##### Data for analysis #####

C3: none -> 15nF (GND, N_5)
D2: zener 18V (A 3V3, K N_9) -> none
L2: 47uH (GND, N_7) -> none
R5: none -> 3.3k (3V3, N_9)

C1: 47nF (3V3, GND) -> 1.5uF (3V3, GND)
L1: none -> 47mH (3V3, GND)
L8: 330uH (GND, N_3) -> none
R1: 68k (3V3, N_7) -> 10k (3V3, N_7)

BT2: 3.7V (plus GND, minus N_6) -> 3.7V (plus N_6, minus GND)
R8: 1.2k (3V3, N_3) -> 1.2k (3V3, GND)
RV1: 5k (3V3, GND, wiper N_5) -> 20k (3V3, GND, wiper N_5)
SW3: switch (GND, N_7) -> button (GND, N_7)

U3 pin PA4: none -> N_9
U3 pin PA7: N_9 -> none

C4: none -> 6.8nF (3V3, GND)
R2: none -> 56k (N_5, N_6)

#####

The string "none" may appear in the entries. Say how many lines contain it, as a bare number.

10